DATASET CONTENT:
- - - -

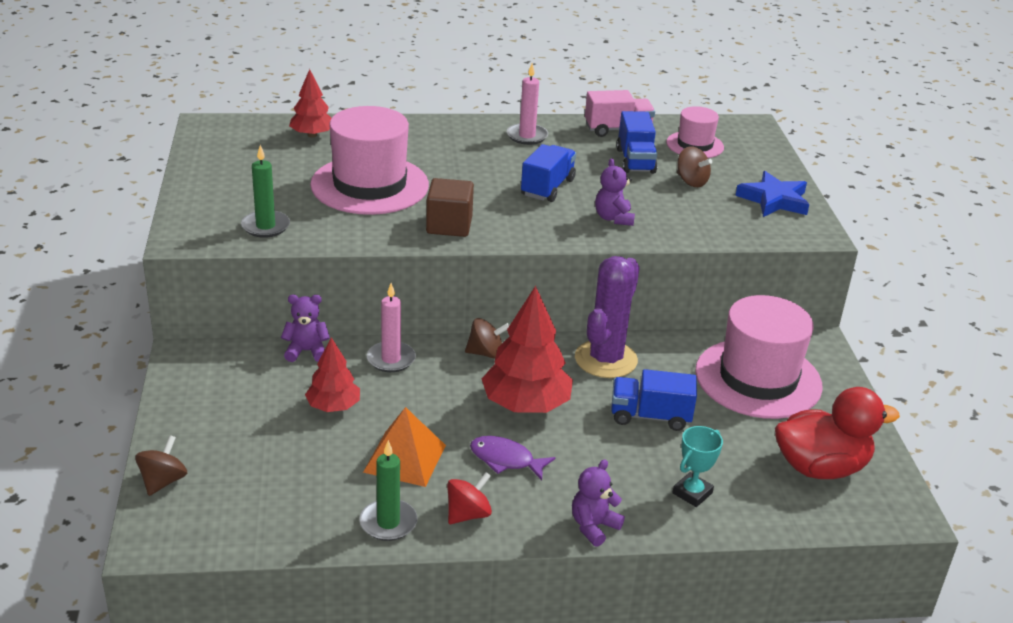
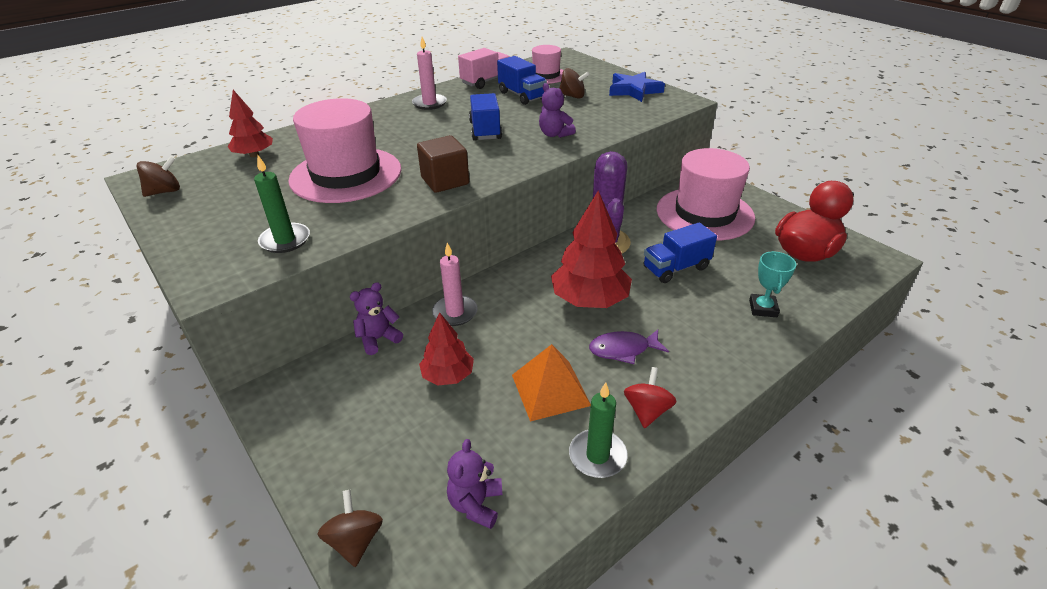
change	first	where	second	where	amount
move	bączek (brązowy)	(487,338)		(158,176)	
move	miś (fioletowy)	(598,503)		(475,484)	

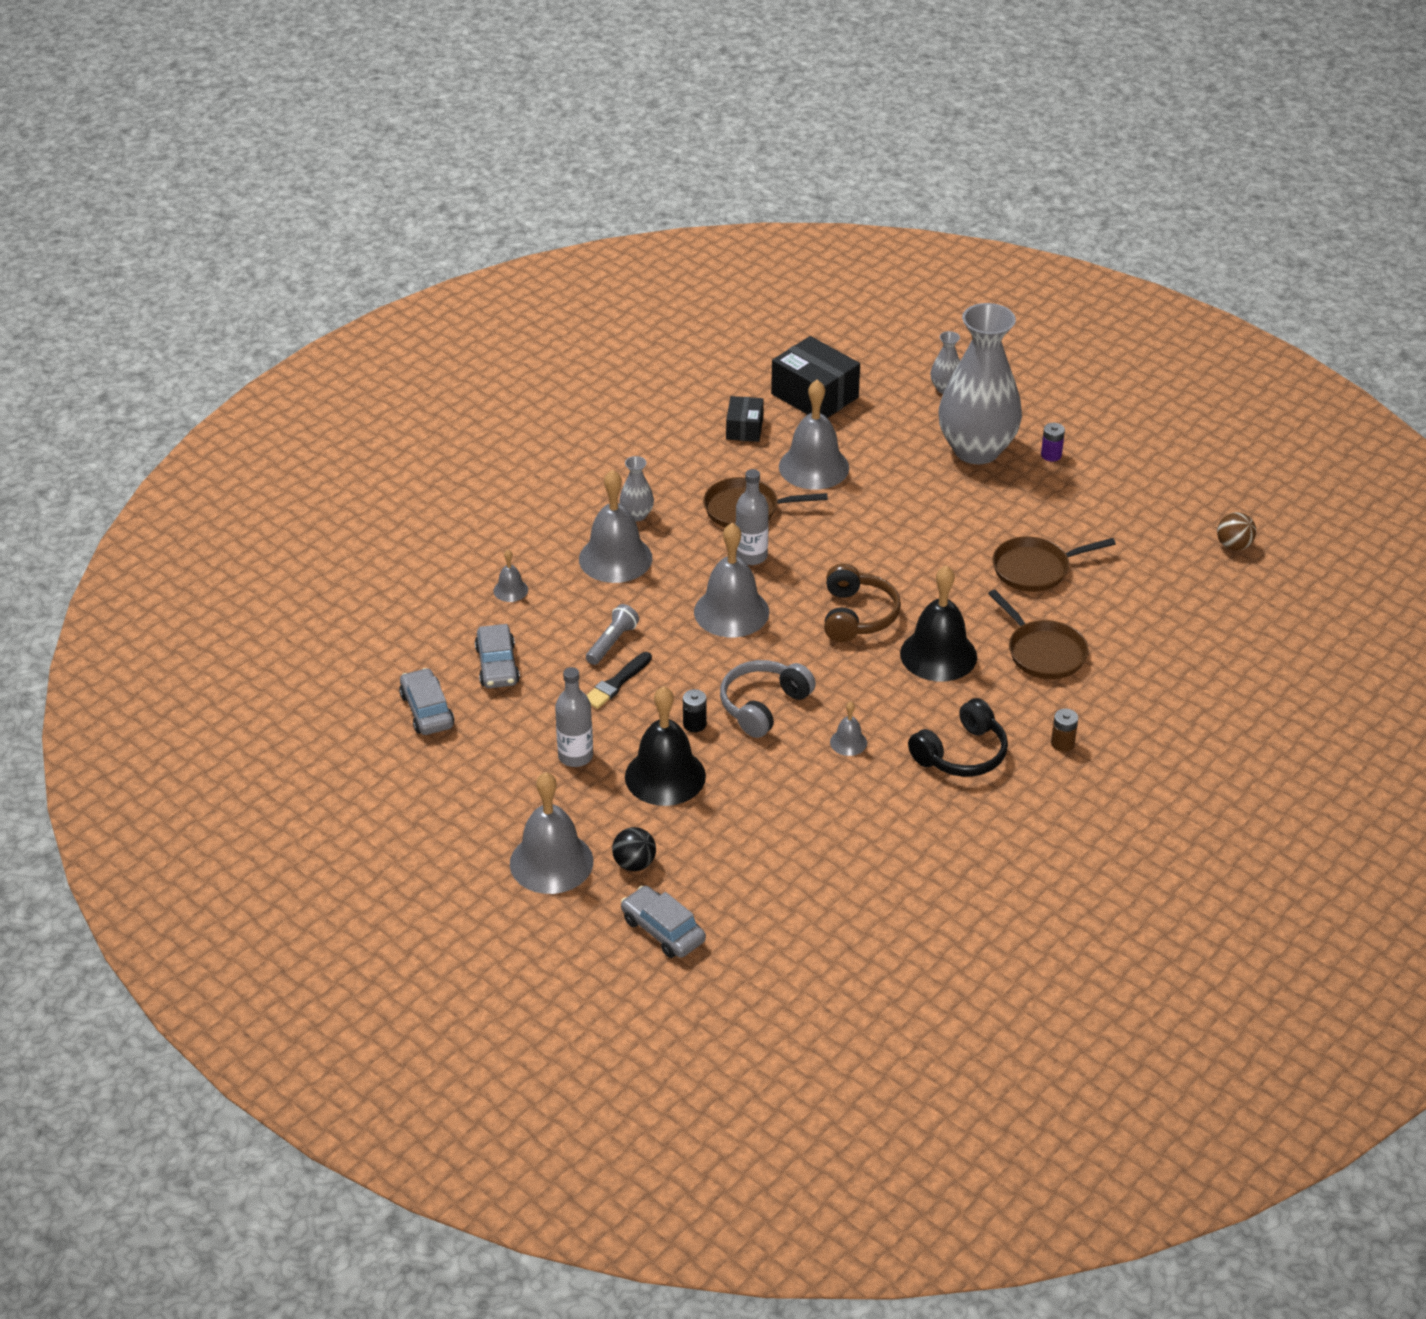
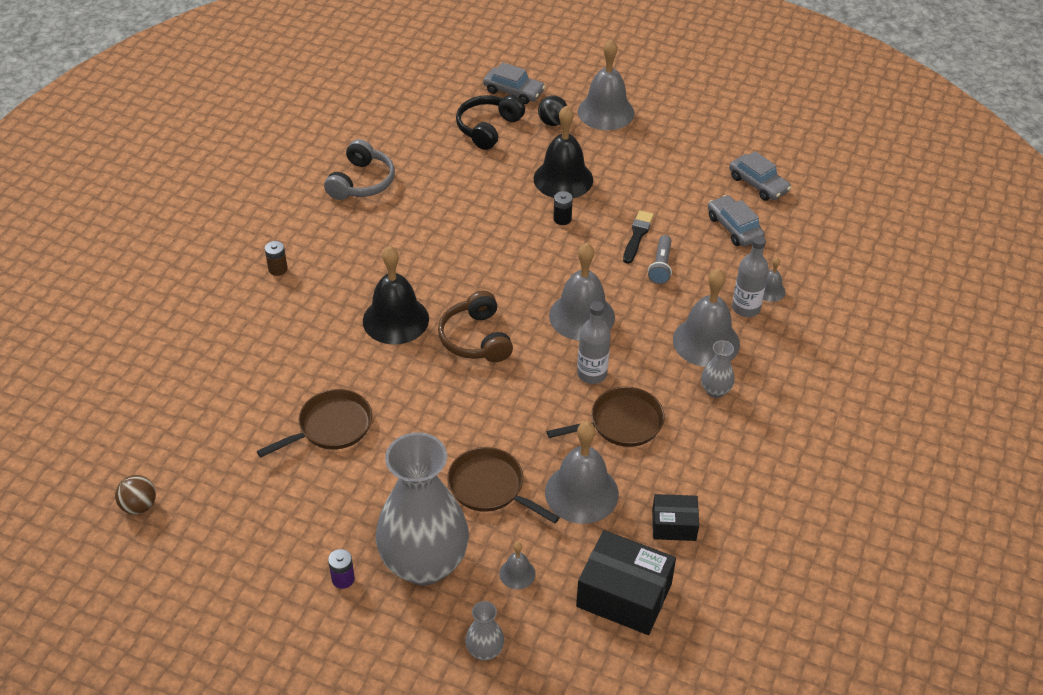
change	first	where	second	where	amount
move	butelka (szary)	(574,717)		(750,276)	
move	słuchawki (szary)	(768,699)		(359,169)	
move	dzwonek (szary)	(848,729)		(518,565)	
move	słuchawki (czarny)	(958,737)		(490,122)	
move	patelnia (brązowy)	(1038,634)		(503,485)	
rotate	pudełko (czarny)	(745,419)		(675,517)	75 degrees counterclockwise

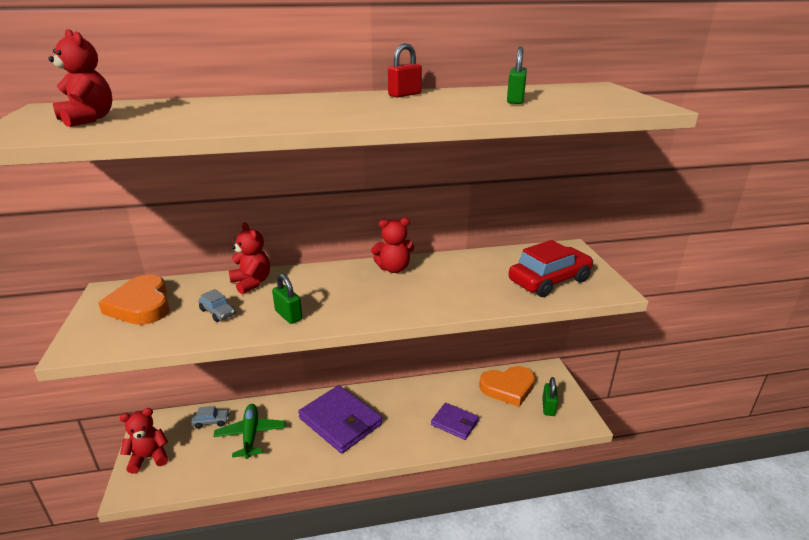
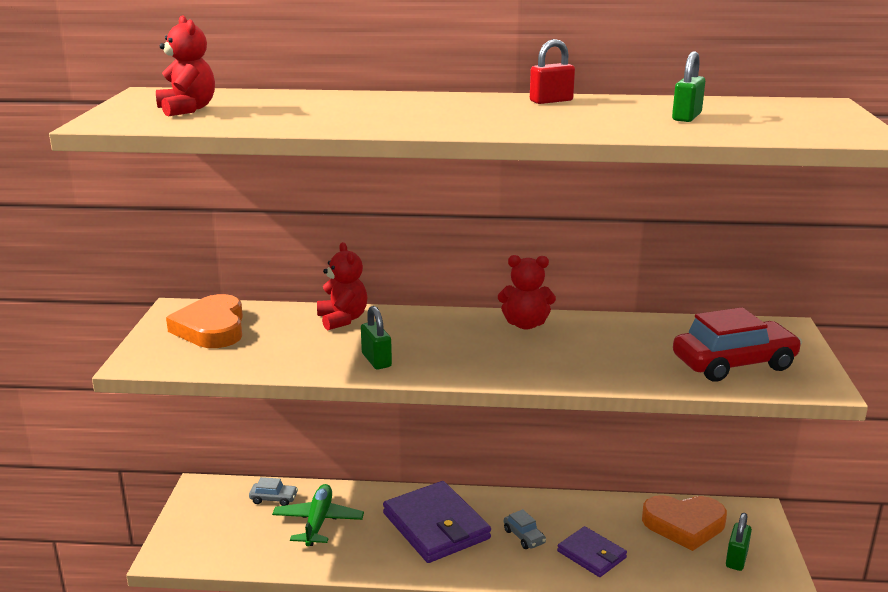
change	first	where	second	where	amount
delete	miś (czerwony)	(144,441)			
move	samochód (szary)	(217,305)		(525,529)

- - - -

ACTIVITY: The entries above must be output exactly, with every image left out.

ANSWER BELOW:
change	first	where	second	where	amount
move	bączek (brązowy)	(487,338)		(158,176)	
move	miś (fioletowy)	(598,503)		(475,484)	

change	first	where	second	where	amount
move	butelka (szary)	(574,717)		(750,276)	
move	słuchawki (szary)	(768,699)		(359,169)	
move	dzwonek (szary)	(848,729)		(518,565)	
move	słuchawki (czarny)	(958,737)		(490,122)	
move	patelnia (brązowy)	(1038,634)		(503,485)	
rotate	pudełko (czarny)	(745,419)		(675,517)	75 degrees counterclockwise

change	first	where	second	where	amount
delete	miś (czerwony)	(144,441)			
move	samochód (szary)	(217,305)		(525,529)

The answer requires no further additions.